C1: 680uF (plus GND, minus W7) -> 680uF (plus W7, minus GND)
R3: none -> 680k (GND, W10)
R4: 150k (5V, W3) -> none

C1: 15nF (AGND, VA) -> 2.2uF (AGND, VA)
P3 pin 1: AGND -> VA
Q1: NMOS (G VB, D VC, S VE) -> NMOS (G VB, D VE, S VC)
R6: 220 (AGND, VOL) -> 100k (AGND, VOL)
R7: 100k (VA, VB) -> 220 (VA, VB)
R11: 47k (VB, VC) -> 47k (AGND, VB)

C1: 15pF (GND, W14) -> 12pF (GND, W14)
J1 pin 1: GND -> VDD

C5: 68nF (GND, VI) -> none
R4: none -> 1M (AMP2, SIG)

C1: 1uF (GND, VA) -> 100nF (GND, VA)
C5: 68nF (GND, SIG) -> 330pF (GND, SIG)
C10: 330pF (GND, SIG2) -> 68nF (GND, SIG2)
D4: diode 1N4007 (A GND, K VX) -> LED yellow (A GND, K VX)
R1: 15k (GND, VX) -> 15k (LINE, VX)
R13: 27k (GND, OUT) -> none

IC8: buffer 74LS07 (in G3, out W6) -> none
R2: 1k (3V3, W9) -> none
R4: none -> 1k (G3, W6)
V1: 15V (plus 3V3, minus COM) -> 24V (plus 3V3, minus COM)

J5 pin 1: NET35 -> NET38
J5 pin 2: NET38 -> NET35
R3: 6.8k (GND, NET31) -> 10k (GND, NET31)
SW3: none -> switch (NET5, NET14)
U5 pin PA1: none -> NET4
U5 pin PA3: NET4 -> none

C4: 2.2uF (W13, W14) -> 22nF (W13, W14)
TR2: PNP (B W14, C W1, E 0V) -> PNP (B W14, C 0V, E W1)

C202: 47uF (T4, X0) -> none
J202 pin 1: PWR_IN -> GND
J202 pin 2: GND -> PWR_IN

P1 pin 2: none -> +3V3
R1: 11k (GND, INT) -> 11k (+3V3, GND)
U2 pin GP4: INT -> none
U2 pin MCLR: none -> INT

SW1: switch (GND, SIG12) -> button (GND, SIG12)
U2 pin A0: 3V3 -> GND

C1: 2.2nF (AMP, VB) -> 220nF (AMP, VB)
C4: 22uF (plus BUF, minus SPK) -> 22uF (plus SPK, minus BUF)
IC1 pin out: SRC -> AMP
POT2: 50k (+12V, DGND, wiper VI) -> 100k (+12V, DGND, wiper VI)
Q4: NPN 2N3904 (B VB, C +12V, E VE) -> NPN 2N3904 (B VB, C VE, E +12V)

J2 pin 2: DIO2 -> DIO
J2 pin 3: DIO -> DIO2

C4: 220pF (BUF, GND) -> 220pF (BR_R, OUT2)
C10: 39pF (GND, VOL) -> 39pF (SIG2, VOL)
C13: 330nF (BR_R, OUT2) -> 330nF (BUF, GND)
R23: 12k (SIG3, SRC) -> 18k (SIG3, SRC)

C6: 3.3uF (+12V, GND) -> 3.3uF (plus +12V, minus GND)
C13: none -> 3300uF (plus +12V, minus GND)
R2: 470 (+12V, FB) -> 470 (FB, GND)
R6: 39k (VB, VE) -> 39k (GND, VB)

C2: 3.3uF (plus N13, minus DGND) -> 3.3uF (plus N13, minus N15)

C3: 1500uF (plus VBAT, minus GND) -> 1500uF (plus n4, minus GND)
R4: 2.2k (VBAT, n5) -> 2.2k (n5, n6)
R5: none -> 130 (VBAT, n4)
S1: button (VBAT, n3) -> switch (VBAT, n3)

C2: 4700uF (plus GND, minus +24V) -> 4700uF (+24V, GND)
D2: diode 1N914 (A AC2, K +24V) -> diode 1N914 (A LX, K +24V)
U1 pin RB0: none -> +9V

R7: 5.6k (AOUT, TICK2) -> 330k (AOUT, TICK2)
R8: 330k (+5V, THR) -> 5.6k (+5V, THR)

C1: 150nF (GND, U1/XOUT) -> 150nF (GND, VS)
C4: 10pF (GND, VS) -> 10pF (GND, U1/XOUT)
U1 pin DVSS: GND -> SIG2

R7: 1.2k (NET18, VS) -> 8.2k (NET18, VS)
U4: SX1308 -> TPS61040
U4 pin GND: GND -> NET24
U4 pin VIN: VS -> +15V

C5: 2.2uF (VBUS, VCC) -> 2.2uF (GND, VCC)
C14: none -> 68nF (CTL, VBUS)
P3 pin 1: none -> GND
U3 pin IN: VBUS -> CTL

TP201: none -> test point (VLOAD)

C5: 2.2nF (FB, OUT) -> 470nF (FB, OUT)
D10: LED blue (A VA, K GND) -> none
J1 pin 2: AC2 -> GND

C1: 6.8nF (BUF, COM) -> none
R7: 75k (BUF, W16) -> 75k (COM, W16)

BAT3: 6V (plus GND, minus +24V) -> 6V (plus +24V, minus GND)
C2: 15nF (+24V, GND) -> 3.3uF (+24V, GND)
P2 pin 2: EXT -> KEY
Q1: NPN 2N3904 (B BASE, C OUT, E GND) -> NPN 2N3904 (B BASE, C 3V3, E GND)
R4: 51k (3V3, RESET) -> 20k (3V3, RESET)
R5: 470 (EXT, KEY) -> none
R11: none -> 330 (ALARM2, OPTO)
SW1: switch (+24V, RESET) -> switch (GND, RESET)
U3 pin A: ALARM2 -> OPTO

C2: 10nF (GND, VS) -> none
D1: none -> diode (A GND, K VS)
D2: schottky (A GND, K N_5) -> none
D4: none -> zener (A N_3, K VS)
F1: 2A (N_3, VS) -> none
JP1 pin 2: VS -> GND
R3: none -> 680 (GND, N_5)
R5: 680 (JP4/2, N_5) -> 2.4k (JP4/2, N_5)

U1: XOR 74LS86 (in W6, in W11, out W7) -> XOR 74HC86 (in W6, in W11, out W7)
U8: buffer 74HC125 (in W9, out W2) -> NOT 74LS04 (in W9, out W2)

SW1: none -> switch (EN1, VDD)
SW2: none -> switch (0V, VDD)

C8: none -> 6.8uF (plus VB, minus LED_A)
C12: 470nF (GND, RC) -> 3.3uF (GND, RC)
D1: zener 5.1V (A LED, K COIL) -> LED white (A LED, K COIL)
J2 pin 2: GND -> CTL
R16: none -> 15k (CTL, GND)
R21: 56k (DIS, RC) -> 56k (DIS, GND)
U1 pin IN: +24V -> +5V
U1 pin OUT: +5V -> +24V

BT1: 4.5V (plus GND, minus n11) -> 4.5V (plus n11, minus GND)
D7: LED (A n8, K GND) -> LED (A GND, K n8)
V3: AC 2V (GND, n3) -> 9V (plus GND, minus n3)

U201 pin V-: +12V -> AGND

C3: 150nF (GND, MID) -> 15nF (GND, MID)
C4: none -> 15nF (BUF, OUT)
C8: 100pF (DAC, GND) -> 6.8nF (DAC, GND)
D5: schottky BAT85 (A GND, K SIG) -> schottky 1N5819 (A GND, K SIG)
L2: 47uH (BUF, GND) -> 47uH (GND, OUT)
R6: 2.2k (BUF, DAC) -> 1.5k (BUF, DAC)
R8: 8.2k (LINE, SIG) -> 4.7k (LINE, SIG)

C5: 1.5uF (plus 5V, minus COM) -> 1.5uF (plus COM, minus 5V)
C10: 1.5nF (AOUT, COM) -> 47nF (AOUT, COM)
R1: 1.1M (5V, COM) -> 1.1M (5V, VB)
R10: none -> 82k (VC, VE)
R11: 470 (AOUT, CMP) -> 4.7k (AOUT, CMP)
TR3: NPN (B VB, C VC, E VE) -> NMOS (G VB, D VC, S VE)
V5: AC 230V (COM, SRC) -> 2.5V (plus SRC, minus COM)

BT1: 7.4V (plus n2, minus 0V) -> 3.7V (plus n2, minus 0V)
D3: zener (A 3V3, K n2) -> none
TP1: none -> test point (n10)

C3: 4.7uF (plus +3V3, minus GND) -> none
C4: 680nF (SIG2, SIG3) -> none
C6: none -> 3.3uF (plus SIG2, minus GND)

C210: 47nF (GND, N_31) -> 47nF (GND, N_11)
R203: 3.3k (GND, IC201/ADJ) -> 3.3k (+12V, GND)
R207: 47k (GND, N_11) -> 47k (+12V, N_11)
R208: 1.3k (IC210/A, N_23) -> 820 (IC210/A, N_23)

==*==

**WHAT YOU HAVE TO DO**
Among the records above, extract exactly the lines from the line with "C1: 15nF (AGND, VA) -> 2.2uF (AGND, VA)" to the line with "P1 pin 2: none -> +3V3", both lines included, and leave out the rest.

**ANSWER TO THIS TASK**
C1: 15nF (AGND, VA) -> 2.2uF (AGND, VA)
P3 pin 1: AGND -> VA
Q1: NMOS (G VB, D VC, S VE) -> NMOS (G VB, D VE, S VC)
R6: 220 (AGND, VOL) -> 100k (AGND, VOL)
R7: 100k (VA, VB) -> 220 (VA, VB)
R11: 47k (VB, VC) -> 47k (AGND, VB)

C1: 15pF (GND, W14) -> 12pF (GND, W14)
J1 pin 1: GND -> VDD

C5: 68nF (GND, VI) -> none
R4: none -> 1M (AMP2, SIG)

C1: 1uF (GND, VA) -> 100nF (GND, VA)
C5: 68nF (GND, SIG) -> 330pF (GND, SIG)
C10: 330pF (GND, SIG2) -> 68nF (GND, SIG2)
D4: diode 1N4007 (A GND, K VX) -> LED yellow (A GND, K VX)
R1: 15k (GND, VX) -> 15k (LINE, VX)
R13: 27k (GND, OUT) -> none

IC8: buffer 74LS07 (in G3, out W6) -> none
R2: 1k (3V3, W9) -> none
R4: none -> 1k (G3, W6)
V1: 15V (plus 3V3, minus COM) -> 24V (plus 3V3, minus COM)

J5 pin 1: NET35 -> NET38
J5 pin 2: NET38 -> NET35
R3: 6.8k (GND, NET31) -> 10k (GND, NET31)
SW3: none -> switch (NET5, NET14)
U5 pin PA1: none -> NET4
U5 pin PA3: NET4 -> none

C4: 2.2uF (W13, W14) -> 22nF (W13, W14)
TR2: PNP (B W14, C W1, E 0V) -> PNP (B W14, C 0V, E W1)

C202: 47uF (T4, X0) -> none
J202 pin 1: PWR_IN -> GND
J202 pin 2: GND -> PWR_IN

P1 pin 2: none -> +3V3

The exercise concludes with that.